작업 안내: 아래 데이터의 첫 줄부터 "38: (44, 396)"가 들어 있는 줄까지, 두 줄을 모두 포함해 한 글자도 바꾸지 말고 다시 적으세요. 그 뒤의 줄은 적지 마세요.
#####
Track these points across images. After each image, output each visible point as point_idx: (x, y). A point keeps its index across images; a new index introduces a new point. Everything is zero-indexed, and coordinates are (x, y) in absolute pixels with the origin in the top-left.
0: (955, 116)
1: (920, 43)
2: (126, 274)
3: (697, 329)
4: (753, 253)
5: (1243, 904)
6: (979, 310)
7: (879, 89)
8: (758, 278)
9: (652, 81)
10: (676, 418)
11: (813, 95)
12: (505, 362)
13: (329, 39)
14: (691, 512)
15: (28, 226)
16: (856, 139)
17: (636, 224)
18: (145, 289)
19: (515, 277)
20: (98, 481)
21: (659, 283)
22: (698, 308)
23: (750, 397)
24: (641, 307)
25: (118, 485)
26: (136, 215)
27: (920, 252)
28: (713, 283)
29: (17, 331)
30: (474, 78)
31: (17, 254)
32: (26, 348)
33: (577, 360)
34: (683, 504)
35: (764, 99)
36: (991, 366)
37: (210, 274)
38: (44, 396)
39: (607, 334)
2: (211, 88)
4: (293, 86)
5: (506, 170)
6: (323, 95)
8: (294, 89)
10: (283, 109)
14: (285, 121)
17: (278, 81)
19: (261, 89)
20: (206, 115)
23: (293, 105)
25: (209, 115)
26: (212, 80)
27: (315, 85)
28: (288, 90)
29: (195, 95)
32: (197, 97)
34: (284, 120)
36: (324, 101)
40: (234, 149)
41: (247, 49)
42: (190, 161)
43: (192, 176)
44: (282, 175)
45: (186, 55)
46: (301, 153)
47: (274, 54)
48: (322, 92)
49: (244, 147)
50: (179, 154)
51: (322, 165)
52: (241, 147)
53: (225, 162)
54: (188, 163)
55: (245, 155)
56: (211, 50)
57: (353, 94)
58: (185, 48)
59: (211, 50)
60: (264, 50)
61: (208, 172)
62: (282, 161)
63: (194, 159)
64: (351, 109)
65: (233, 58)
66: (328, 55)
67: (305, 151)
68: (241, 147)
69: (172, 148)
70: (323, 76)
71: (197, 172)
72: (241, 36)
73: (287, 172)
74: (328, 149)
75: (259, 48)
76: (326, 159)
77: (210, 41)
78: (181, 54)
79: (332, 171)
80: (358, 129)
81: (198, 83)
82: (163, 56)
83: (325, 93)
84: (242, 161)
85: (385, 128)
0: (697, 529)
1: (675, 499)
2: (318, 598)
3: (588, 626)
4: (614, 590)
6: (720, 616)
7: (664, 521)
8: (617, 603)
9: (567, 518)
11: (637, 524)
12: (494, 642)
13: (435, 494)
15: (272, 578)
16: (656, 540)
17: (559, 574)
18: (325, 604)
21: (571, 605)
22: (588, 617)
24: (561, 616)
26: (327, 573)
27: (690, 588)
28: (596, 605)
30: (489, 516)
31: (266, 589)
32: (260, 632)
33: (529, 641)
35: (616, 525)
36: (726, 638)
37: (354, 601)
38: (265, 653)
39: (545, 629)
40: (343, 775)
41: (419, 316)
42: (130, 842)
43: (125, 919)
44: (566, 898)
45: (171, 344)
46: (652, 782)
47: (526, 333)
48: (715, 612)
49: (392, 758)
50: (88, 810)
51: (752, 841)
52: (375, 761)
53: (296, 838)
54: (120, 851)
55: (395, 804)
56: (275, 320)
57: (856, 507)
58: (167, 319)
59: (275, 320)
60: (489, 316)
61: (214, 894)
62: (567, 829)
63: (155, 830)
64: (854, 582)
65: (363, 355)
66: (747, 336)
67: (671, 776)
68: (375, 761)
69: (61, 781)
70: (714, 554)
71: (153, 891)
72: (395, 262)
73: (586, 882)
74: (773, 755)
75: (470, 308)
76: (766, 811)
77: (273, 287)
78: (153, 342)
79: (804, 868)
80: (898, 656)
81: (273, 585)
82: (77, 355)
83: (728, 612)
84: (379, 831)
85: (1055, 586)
#####
예상 결과:
Track these points across images. After each image, output each visible point as point_idx: (x, y). A point keeps its index across images; a new index introduces a new point. Everything is zero-indexed, and coordinates are (x, y) in absolute pixels with the origin in the top-left.
0: (955, 116)
1: (920, 43)
2: (126, 274)
3: (697, 329)
4: (753, 253)
5: (1243, 904)
6: (979, 310)
7: (879, 89)
8: (758, 278)
9: (652, 81)
10: (676, 418)
11: (813, 95)
12: (505, 362)
13: (329, 39)
14: (691, 512)
15: (28, 226)
16: (856, 139)
17: (636, 224)
18: (145, 289)
19: (515, 277)
20: (98, 481)
21: (659, 283)
22: (698, 308)
23: (750, 397)
24: (641, 307)
25: (118, 485)
26: (136, 215)
27: (920, 252)
28: (713, 283)
29: (17, 331)
30: (474, 78)
31: (17, 254)
32: (26, 348)
33: (577, 360)
34: (683, 504)
35: (764, 99)
36: (991, 366)
37: (210, 274)
38: (44, 396)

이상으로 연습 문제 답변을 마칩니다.